Task statement:
Scan the entries below for "water" and copy each line that holds it.

Records shown:
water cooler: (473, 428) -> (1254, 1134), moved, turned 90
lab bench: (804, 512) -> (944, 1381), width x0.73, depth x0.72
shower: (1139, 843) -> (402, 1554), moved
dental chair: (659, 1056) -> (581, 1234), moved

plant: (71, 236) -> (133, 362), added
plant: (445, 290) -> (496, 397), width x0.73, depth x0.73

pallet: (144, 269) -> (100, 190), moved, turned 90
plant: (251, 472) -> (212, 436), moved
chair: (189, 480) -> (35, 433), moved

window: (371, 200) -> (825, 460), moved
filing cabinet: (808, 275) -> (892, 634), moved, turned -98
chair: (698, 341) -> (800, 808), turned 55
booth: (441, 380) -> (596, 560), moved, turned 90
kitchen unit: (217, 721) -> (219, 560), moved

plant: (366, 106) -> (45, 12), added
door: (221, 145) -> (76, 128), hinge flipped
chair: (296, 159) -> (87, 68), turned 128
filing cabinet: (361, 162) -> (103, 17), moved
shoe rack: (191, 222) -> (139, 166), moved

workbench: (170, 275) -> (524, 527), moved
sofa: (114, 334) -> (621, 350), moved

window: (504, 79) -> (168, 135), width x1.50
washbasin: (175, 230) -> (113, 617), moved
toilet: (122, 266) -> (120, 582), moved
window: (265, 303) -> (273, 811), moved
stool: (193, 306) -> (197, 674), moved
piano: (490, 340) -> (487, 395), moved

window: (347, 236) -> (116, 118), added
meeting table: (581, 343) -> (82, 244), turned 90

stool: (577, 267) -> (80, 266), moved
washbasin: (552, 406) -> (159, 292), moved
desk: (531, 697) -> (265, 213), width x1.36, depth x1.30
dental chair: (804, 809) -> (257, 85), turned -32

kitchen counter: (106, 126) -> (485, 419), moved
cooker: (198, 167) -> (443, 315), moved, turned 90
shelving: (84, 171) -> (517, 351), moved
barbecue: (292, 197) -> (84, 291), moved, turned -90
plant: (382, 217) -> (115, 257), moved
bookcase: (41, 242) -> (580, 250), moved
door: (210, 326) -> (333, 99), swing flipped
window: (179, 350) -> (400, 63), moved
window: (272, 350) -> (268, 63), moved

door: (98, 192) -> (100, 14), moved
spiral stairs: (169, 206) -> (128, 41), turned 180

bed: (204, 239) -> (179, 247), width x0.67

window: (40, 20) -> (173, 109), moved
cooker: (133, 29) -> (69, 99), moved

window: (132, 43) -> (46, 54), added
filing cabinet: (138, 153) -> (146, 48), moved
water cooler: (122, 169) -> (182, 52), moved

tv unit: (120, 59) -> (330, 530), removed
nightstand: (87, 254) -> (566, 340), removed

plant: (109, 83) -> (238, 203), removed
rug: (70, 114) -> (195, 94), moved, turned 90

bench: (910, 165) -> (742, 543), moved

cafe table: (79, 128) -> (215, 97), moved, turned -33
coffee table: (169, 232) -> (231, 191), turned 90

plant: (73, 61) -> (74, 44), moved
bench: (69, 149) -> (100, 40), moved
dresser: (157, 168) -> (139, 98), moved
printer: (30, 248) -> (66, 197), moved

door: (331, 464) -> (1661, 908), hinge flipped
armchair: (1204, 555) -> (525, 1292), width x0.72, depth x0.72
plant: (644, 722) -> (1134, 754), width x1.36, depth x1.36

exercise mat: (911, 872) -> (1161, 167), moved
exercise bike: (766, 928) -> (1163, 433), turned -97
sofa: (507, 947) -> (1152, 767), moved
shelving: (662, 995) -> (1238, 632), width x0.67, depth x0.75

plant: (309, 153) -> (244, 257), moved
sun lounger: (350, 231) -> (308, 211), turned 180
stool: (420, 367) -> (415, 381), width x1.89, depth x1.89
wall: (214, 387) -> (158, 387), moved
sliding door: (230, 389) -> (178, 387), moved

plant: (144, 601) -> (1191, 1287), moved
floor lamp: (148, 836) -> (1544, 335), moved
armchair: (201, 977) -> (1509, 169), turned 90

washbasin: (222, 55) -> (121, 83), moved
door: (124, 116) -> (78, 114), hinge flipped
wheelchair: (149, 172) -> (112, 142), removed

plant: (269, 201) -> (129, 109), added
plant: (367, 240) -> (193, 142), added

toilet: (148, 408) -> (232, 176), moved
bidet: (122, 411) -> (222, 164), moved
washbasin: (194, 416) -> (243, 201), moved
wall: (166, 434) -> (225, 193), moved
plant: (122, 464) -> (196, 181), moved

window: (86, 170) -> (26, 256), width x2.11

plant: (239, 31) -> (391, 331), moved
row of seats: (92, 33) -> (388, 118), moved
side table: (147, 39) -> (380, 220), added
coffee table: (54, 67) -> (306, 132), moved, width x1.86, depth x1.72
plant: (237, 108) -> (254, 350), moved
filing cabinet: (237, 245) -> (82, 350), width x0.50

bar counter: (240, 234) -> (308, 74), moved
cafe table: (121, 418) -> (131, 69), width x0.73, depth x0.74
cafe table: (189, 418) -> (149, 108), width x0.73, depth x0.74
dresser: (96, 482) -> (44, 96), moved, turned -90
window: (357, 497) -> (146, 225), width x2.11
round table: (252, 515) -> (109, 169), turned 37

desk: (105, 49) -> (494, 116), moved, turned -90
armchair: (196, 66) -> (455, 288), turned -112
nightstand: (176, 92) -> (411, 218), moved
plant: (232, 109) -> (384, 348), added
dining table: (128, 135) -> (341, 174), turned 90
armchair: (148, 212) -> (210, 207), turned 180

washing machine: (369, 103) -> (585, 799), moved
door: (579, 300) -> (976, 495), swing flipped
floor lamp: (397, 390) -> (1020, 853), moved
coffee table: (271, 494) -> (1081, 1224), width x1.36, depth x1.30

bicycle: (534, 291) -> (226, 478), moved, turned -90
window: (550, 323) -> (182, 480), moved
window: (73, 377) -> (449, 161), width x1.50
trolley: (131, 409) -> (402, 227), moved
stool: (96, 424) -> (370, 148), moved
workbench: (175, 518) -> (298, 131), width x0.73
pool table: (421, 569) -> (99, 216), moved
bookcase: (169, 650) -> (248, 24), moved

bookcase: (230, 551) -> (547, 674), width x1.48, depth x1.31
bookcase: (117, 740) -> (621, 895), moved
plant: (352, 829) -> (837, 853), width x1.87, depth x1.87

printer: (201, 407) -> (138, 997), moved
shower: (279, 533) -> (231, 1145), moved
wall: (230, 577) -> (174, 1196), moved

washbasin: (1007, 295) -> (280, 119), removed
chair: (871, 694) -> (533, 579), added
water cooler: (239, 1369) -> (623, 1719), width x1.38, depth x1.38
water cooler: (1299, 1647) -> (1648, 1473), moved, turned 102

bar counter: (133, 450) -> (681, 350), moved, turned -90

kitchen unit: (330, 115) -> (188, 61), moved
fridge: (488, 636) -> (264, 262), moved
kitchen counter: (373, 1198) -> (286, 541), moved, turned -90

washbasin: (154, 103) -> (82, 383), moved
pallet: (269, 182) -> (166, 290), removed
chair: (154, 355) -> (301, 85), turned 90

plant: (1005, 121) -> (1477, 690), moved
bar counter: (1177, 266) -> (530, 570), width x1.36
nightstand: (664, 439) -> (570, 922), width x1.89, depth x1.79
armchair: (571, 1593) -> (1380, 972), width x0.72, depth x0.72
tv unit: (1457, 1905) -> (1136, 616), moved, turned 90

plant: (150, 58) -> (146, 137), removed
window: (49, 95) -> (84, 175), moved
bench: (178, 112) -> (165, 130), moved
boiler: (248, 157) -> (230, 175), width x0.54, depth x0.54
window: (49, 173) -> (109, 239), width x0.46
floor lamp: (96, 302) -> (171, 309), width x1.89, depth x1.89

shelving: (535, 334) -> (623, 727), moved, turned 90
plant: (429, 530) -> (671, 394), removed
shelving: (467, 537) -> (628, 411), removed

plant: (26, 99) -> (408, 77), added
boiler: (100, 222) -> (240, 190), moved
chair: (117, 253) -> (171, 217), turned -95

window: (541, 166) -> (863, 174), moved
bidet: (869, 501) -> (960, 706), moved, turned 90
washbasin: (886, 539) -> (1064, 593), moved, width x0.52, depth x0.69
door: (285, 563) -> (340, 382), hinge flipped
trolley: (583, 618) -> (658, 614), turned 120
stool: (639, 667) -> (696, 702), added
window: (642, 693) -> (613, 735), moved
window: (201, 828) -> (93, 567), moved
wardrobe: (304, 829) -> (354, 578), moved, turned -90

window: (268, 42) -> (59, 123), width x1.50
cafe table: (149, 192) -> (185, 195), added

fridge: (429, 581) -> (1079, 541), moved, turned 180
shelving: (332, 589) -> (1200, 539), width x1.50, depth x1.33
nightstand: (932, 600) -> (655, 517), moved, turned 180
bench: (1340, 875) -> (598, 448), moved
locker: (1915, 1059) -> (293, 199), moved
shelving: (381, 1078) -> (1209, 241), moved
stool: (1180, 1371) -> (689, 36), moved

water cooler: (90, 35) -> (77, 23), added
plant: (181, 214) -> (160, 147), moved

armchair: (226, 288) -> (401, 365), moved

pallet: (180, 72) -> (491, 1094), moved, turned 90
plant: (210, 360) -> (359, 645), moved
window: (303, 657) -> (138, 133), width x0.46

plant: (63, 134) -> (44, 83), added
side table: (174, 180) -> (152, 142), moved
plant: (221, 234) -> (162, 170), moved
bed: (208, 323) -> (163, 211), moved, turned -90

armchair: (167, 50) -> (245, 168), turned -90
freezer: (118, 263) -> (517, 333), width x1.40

Result of the exercise:
water cooler: (473, 428) -> (1254, 1134), moved, turned 90
water cooler: (122, 169) -> (182, 52), moved
water cooler: (239, 1369) -> (623, 1719), width x1.38, depth x1.38
water cooler: (1299, 1647) -> (1648, 1473), moved, turned 102
water cooler: (90, 35) -> (77, 23), added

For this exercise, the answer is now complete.